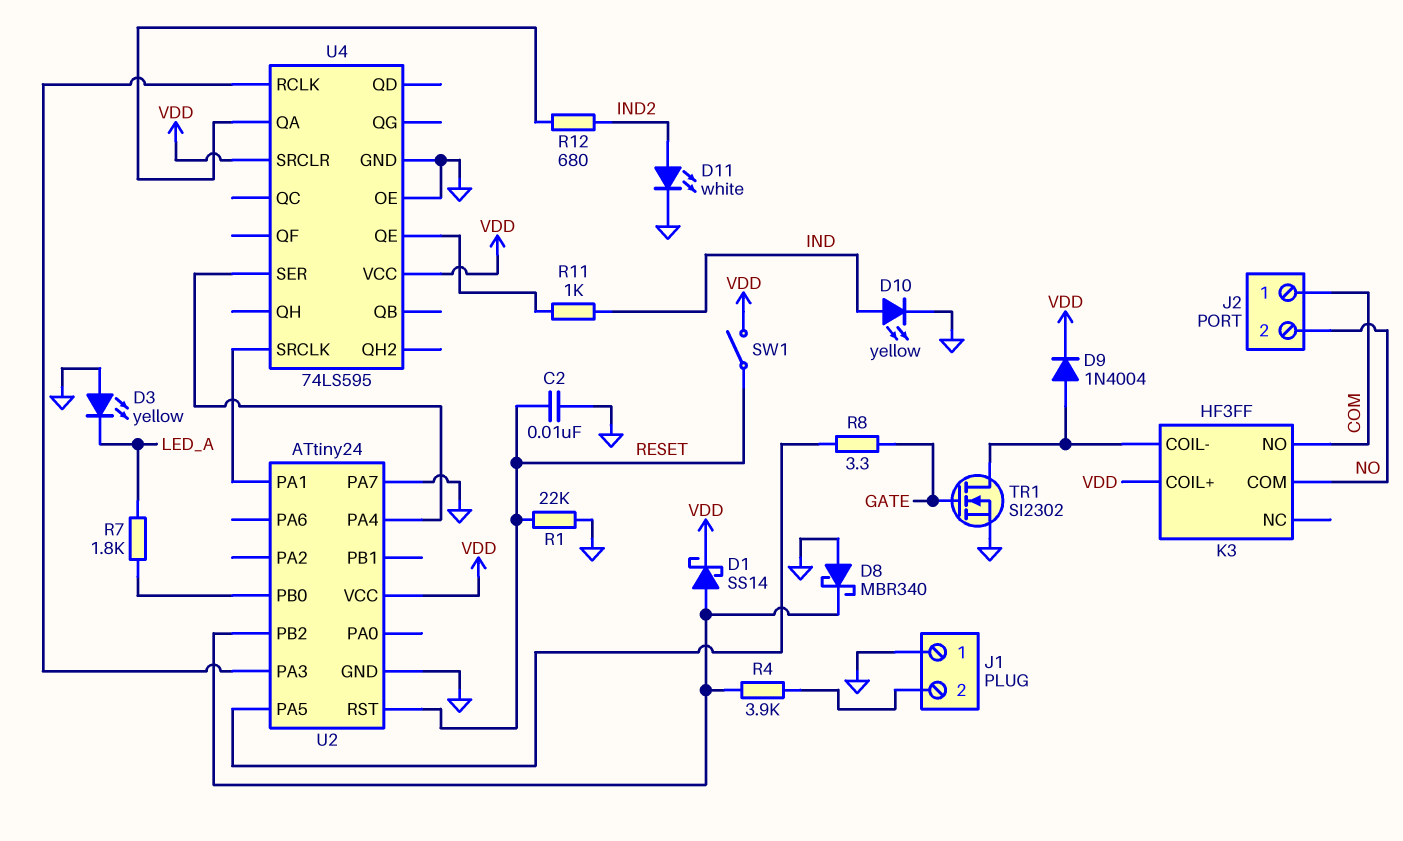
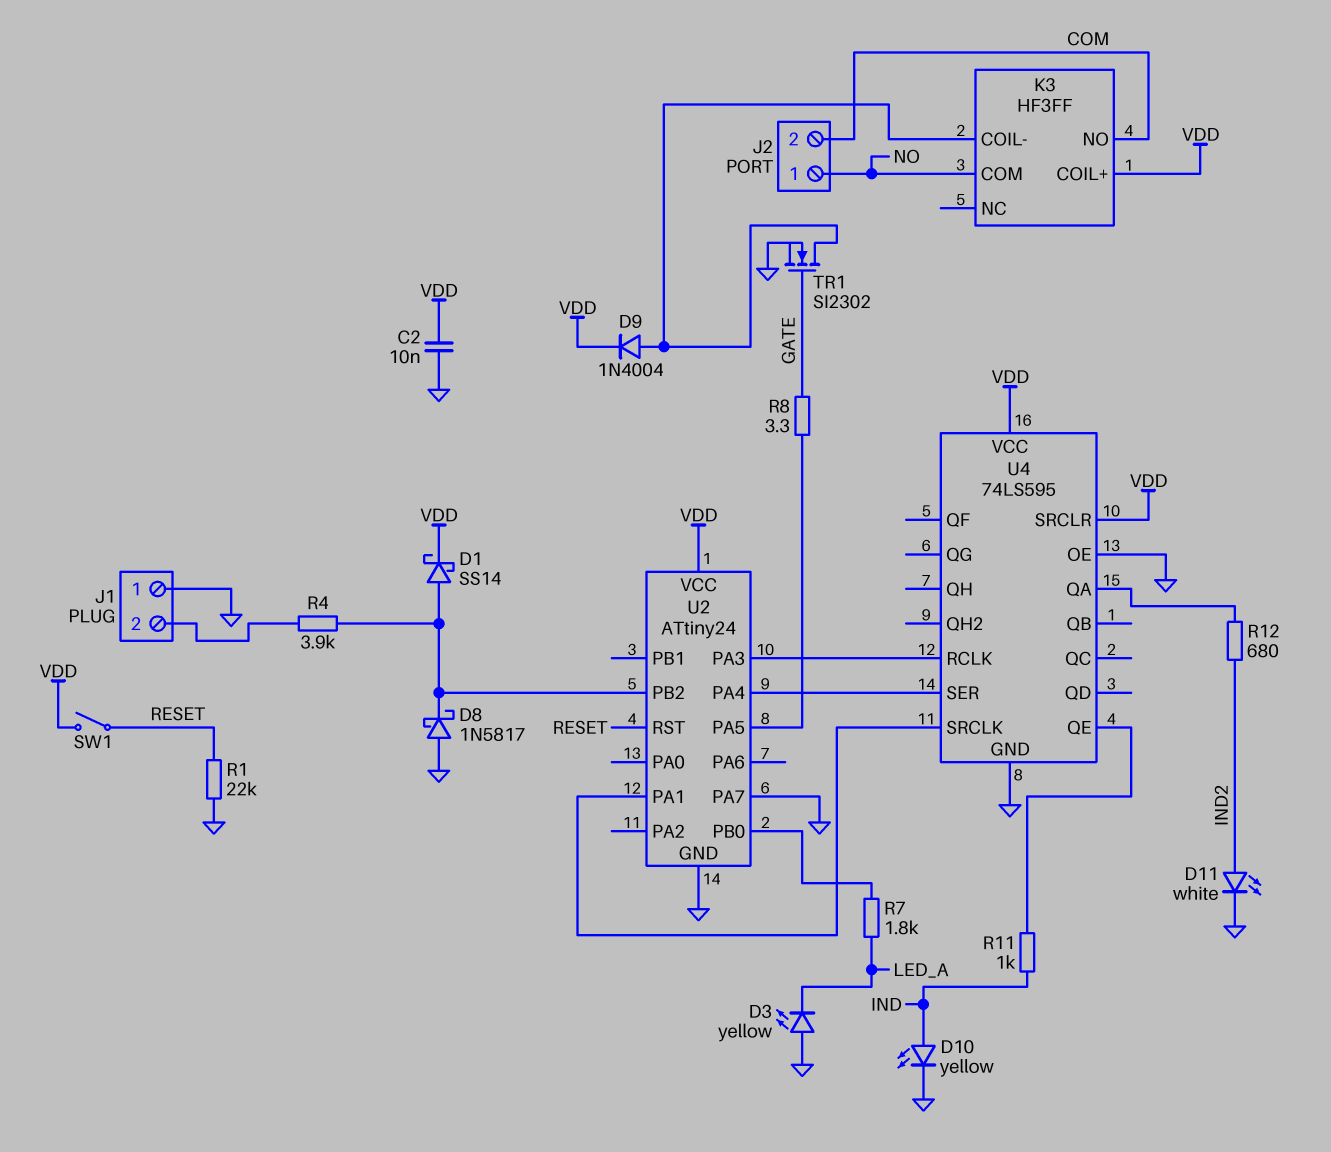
C2: 10nF (GND, RESET) -> 10nF (GND, VDD)
D8: schottky MBR340 (A GND, K U2/PB2) -> schottky 1N5817 (A GND, K U2/PB2)
J2 pin 1: COM -> NO
J2 pin 2: NO -> COM

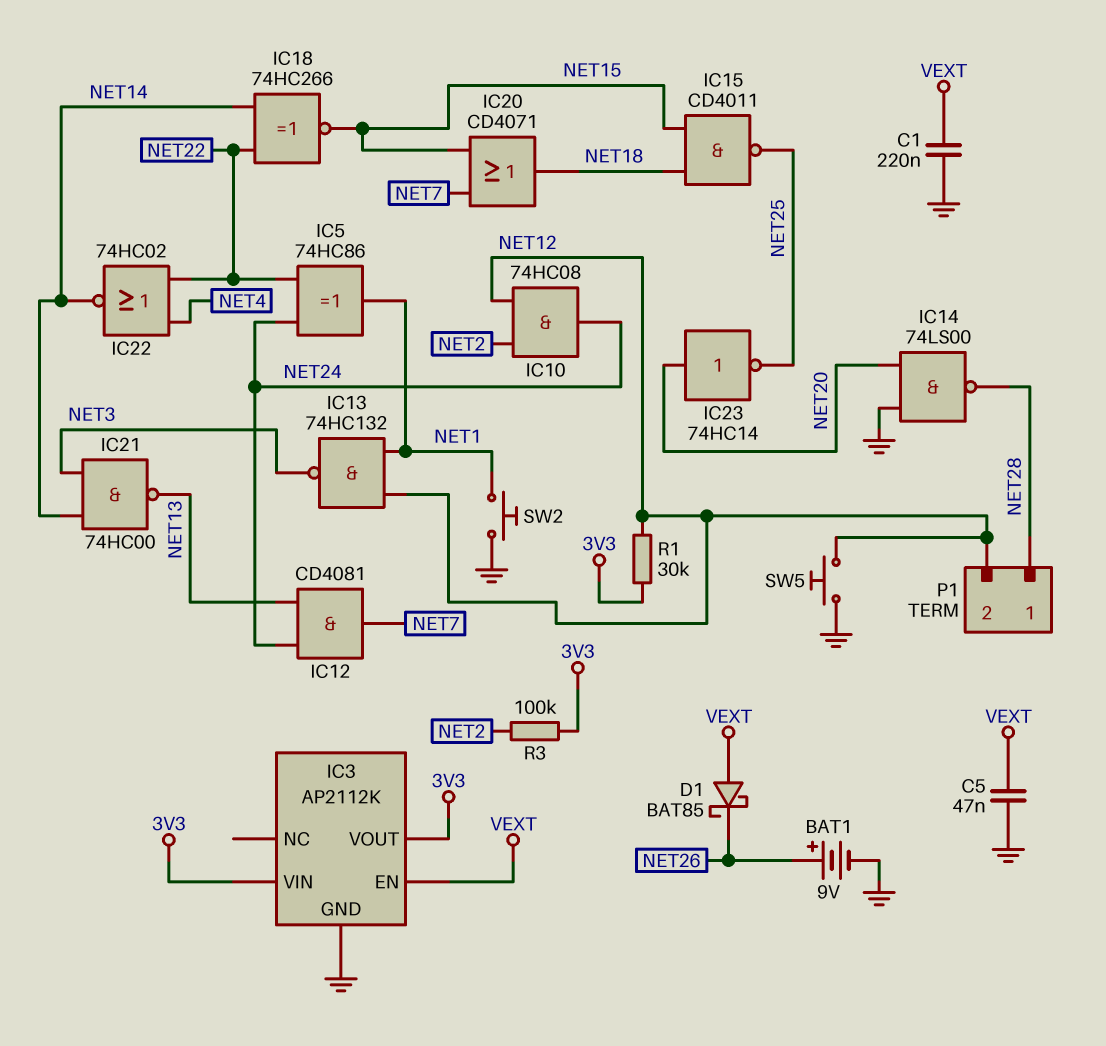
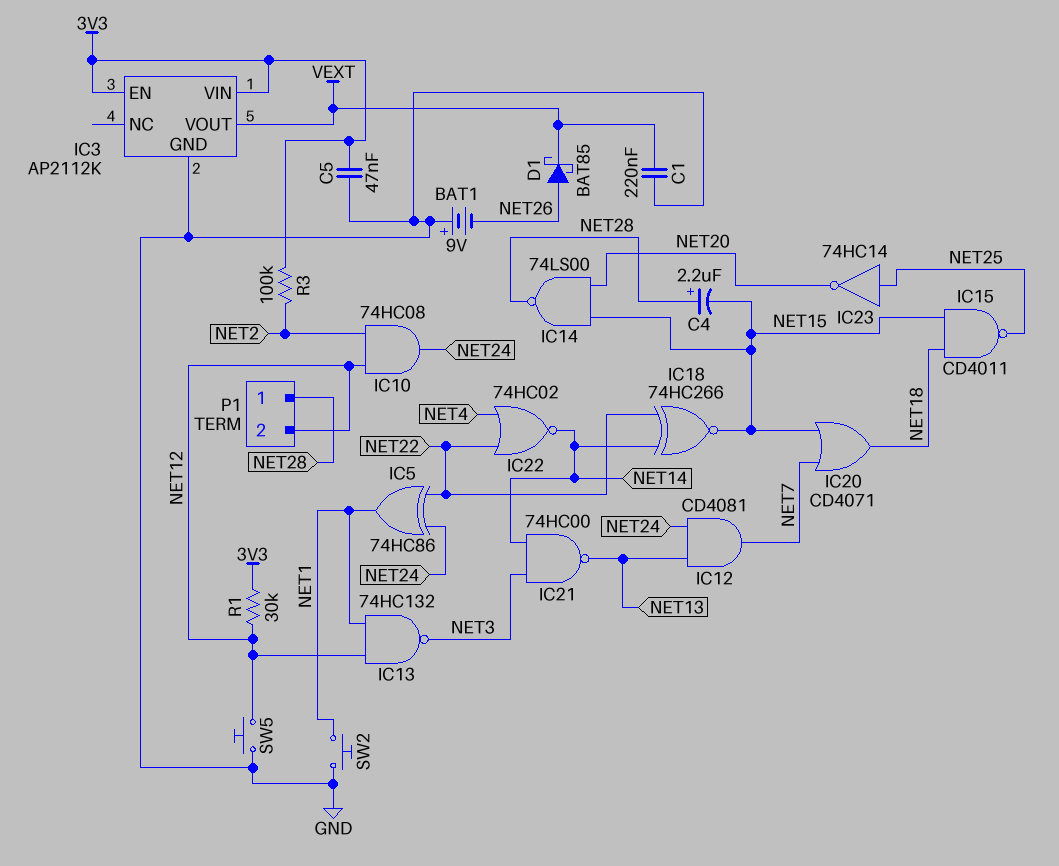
BAT1: 9V (plus NET26, minus GND) -> 9V (plus GND, minus NET26)
C4: none -> 2.2uF (plus NET28, minus NET15)
C5: 47nF (GND, VEXT) -> 47nF (3V3, GND)
D1: schottky BAT85 (A VEXT, K NET26) -> schottky BAT85 (A NET26, K VEXT)
IC3 pin EN: VEXT -> 3V3
IC3 pin VOUT: 3V3 -> VEXT
IC14: NAND 74LS00 (in GND, in NET20, out NET28) -> NAND 74LS00 (in NET15, in NET20, out NET28)
IC23: NOT 74HC14 (in NET20, out NET25) -> NOT 74HC14 (in NET25, out NET20)

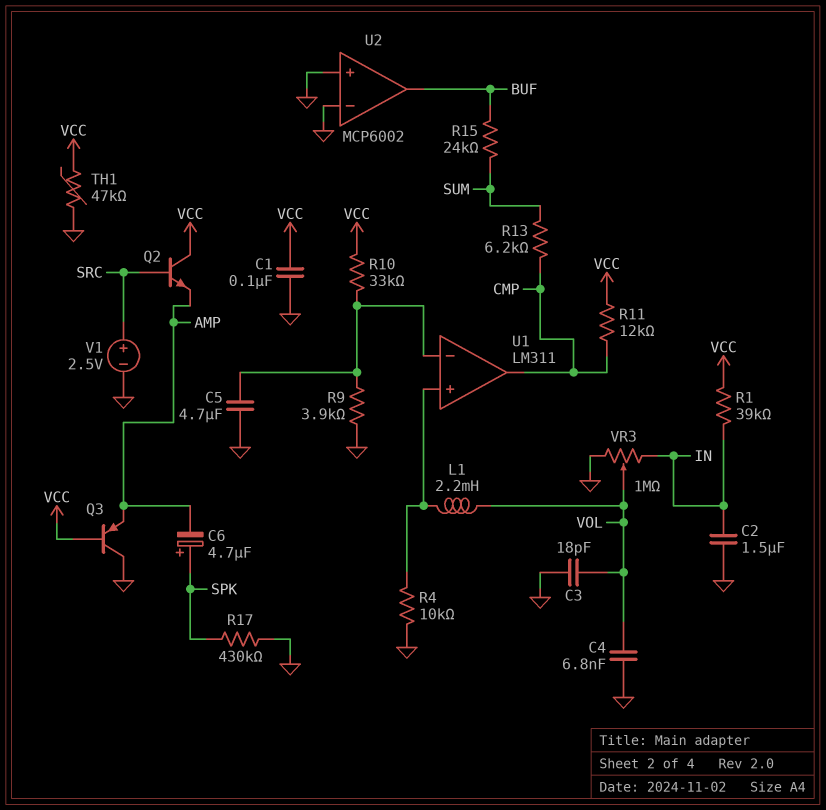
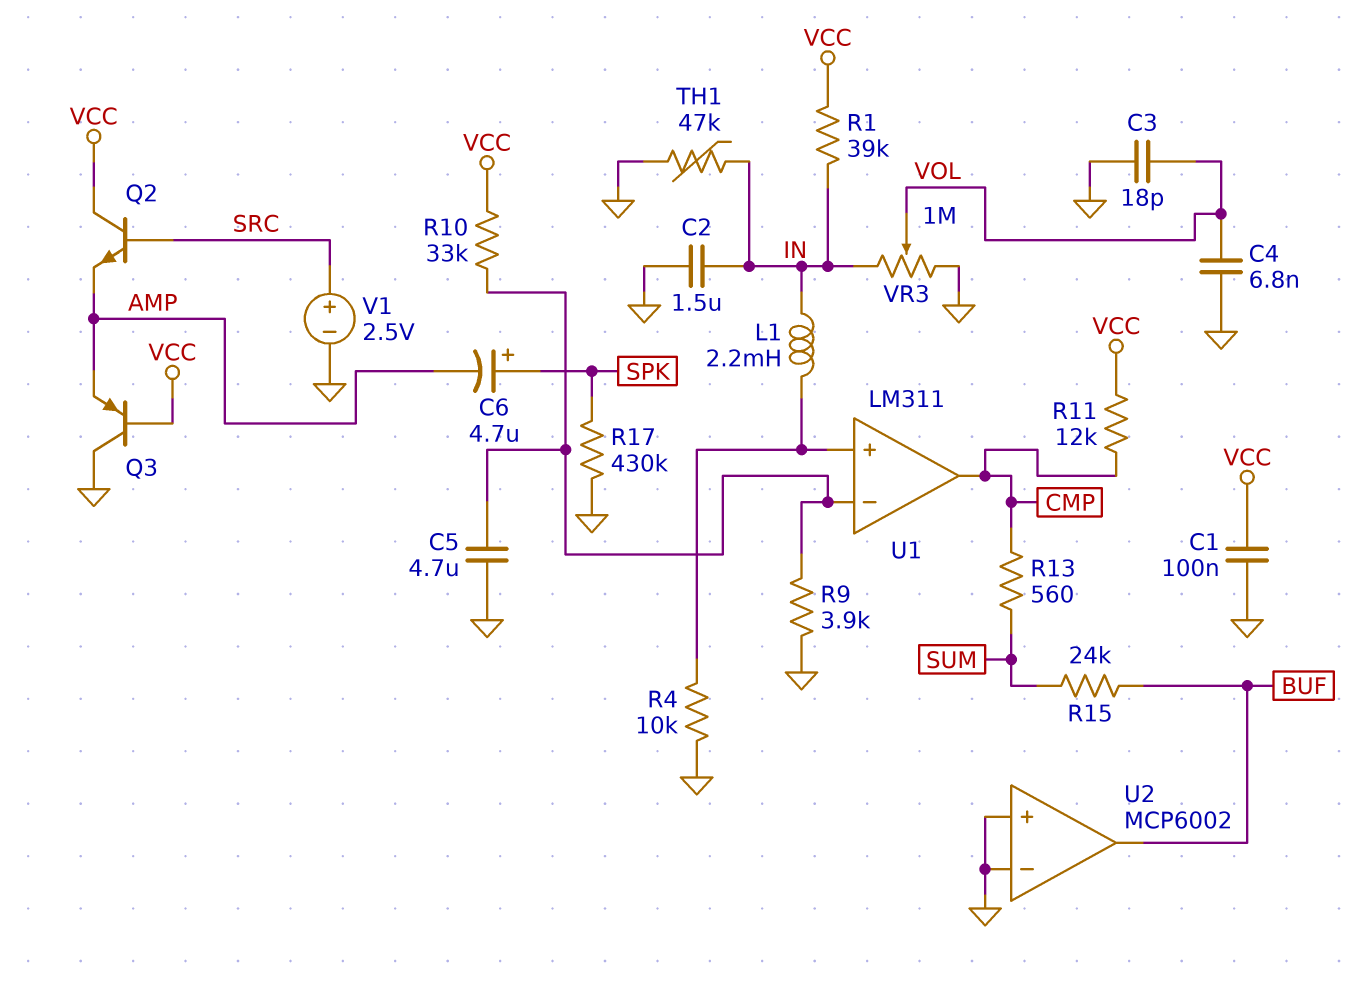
L1: 2.2mH (U1/in+, VOL) -> 2.2mH (IN, U1/in+)
R13: 6.2k (CMP, SUM) -> 560 (CMP, SUM)
TH1: 47k (GND, VCC) -> 47k (GND, IN)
....................
WHAT IS REQUIRED: Look through the entries and return each line that has the word "VEXT" in it.

SOLUTION TO THE PROBLEM:
C5: 47nF (GND, VEXT) -> 47nF (3V3, GND)
D1: schottky BAT85 (A VEXT, K NET26) -> schottky BAT85 (A NET26, K VEXT)
IC3 pin EN: VEXT -> 3V3
IC3 pin VOUT: 3V3 -> VEXT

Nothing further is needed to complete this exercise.